- [Required action]: Though the entries hold pictures, only their text should be duplicated, exactly and in full.

- [Provided data]:
§

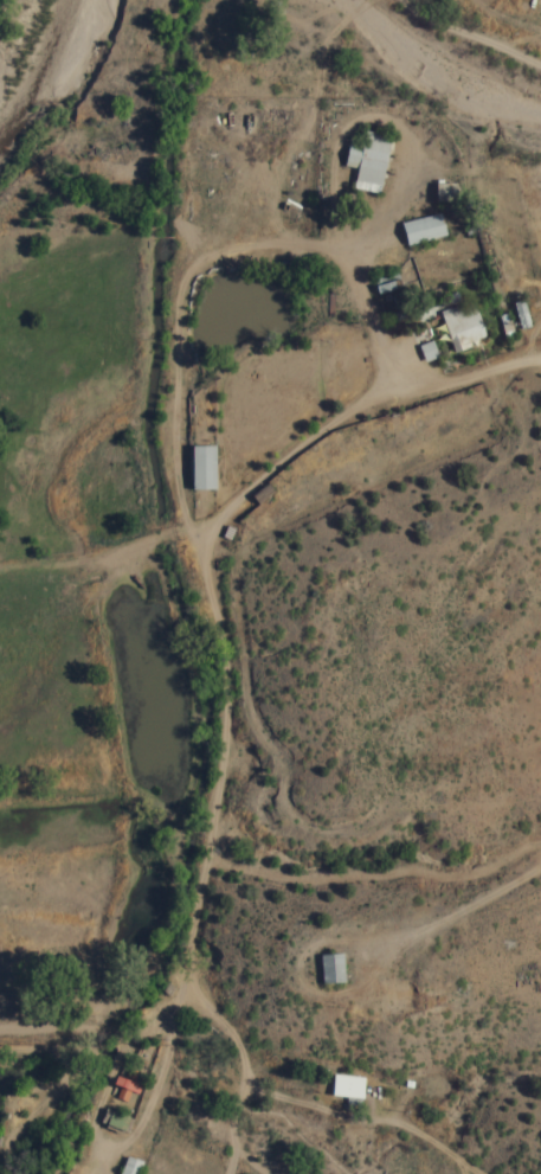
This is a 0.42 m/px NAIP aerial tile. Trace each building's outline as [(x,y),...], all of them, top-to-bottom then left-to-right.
[(388,136),(362,131),(359,145),(346,143),(341,167),(354,169),(352,181),(379,186),(388,136)] [(433,202),(454,203),(455,185),(433,184),(433,202)] [(444,237),(438,214),(399,224),(404,246),(444,237)] [(439,312),(450,352),(470,347),(469,341),(483,337),(473,302),(439,312)] [(436,357),(430,341),(417,346),(423,362),(436,357)] [(188,446),(189,490),(213,490),(212,445),(188,446)] [(318,955),(319,984),(342,983),(341,954),(318,955)] [(123,1080),(133,1083),(136,1073),(126,1069),(123,1080)] [(360,1100),(364,1079),(332,1074),(329,1096),(360,1100)] [(125,1103),(129,1093),(137,1095),(140,1086),(112,1077),(109,1085),(117,1088),(114,1099),(125,1103)] [(140,1161),(123,1157),(118,1173),(136,1173),(140,1161)]
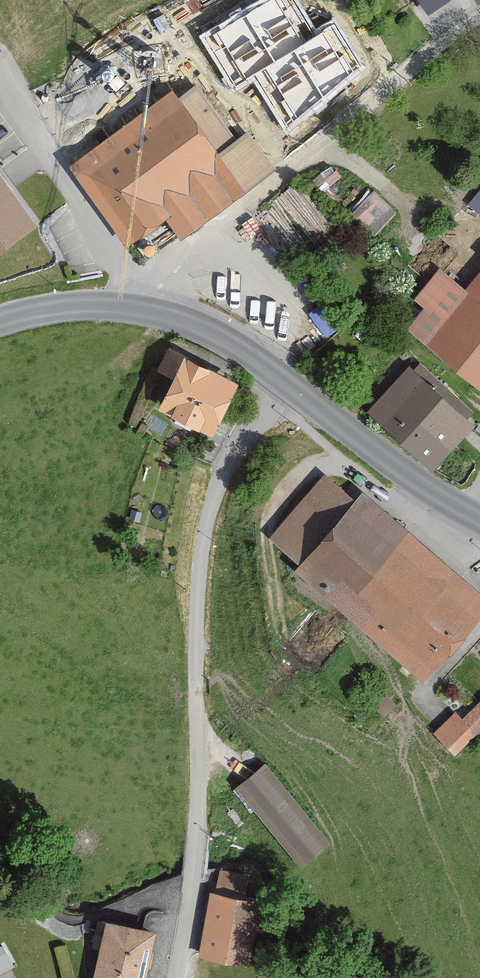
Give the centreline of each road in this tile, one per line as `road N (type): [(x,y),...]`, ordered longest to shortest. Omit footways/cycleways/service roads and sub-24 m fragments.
road 1 (unclassified): [(295,392),(226,444),(199,520),(193,830),(172,977)]
road 2 (tertiary): [(295,392),(206,332),(112,305),(0,319)]
road 3 (tertiary): [(479,531),(295,392)]

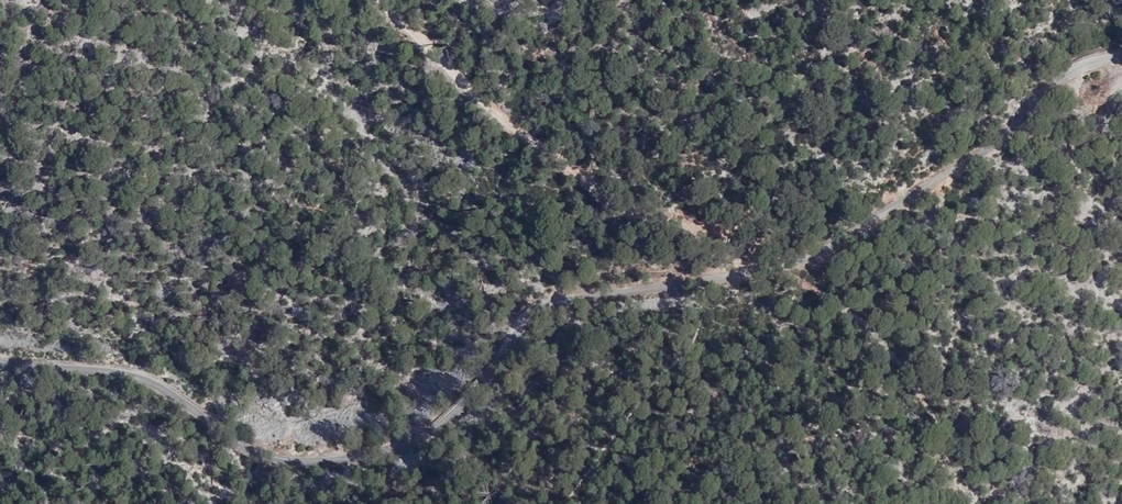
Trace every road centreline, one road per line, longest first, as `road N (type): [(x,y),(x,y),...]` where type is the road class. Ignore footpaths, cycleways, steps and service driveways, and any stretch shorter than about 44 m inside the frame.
road 1 (unclassified): [(1121,59),(1069,78),(932,186),(820,259),(532,312),(448,403),(397,444),(341,463),(241,441),(119,374),(0,358)]
road 2 (track): [(381,0),(497,110),(618,204),(709,253),(792,270),(811,283),(889,349),(932,409),(964,487)]

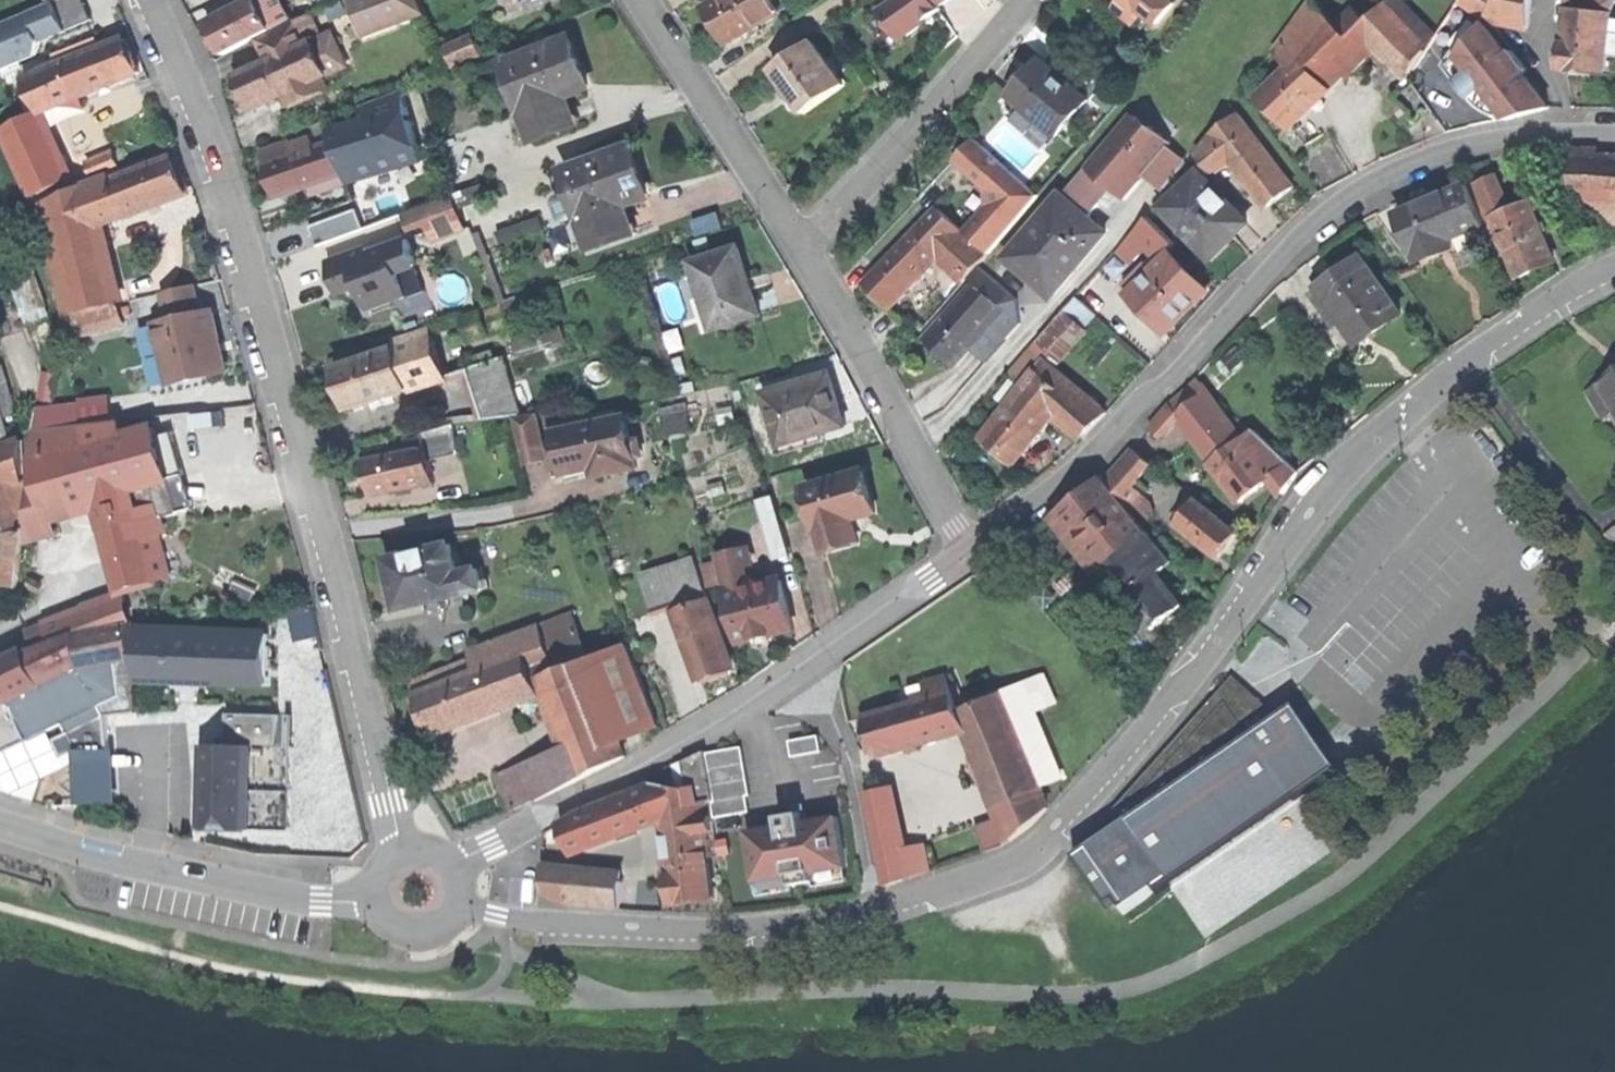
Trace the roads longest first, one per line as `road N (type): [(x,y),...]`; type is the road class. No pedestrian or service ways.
road 1 (residential): [(458,903),(622,941),(804,936),(1018,865),(1193,679),(1303,517),(1453,370),(1614,273)]
road 2 (residential): [(404,852),(217,167),(146,0)]
road 3 (residential): [(1614,135),(1473,146),(1375,188),(1294,246),(1058,488),(971,555)]
road 4 (residential): [(971,555),(696,737),(451,867)]
road 5 (residential): [(0,826),(261,893),(377,900)]
road 6 (residential): [(794,239),(971,555)]
road 7 (residential): [(794,239),(840,210),(1023,0)]
road 8 (residential): [(642,0),(794,239)]
road 9 (track): [(1018,865),(1067,995)]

§

- [Result]:
This is a 0.42 m/px NAIP aerial tile. Trace each building's outline as [(x,y),...], all of them, top-to-bottom then left-to-right.
[(388,136),(362,131),(359,145),(346,143),(341,167),(354,169),(352,181),(379,186),(388,136)] [(433,202),(454,203),(455,185),(433,184),(433,202)] [(444,237),(438,214),(399,224),(404,246),(444,237)] [(439,312),(450,352),(470,347),(469,341),(483,337),(473,302),(439,312)] [(436,357),(430,341),(417,346),(423,362),(436,357)] [(188,446),(189,490),(213,490),(212,445),(188,446)] [(318,955),(319,984),(342,983),(341,954),(318,955)] [(123,1080),(133,1083),(136,1073),(126,1069),(123,1080)] [(360,1100),(364,1079),(332,1074),(329,1096),(360,1100)] [(125,1103),(129,1093),(137,1095),(140,1086),(112,1077),(109,1085),(117,1088),(114,1099),(125,1103)] [(140,1161),(123,1157),(118,1173),(136,1173),(140,1161)]
Give the centreline of each road in this tile, one per line as `road N (type): [(x,y),...]`, ordered longest to shortest. Omit footways/cycleways/service roads and sub-24 m fragments.
road 1 (unclassified): [(295,392),(226,444),(199,520),(193,830),(172,977)]
road 2 (tertiary): [(295,392),(206,332),(112,305),(0,319)]
road 3 (tertiary): [(479,531),(295,392)]

Trace every road centreline, one road per line, longest first, as `road N (type): [(x,y),(x,y),...]` where type is the road class. Ignore footpaths, cycleways, steps and service driveways, and any stretch shorter than about 44 m inside the frame.
road 1 (unclassified): [(1121,59),(1069,78),(932,186),(820,259),(532,312),(448,403),(397,444),(341,463),(241,441),(119,374),(0,358)]
road 2 (track): [(381,0),(497,110),(618,204),(709,253),(792,270),(811,283),(889,349),(932,409),(964,487)]

Trace the roads longest first, one per line as `road N (type): [(x,y),...]`; type is the road class. No pedestrian or service ways.
road 1 (residential): [(458,903),(622,941),(804,936),(1018,865),(1193,679),(1303,517),(1453,370),(1614,273)]
road 2 (residential): [(404,852),(217,167),(146,0)]
road 3 (residential): [(1614,135),(1473,146),(1375,188),(1294,246),(1058,488),(971,555)]
road 4 (residential): [(971,555),(696,737),(451,867)]
road 5 (residential): [(0,826),(261,893),(377,900)]
road 6 (residential): [(794,239),(971,555)]
road 7 (residential): [(794,239),(840,210),(1023,0)]
road 8 (residential): [(642,0),(794,239)]
road 9 (track): [(1018,865),(1067,995)]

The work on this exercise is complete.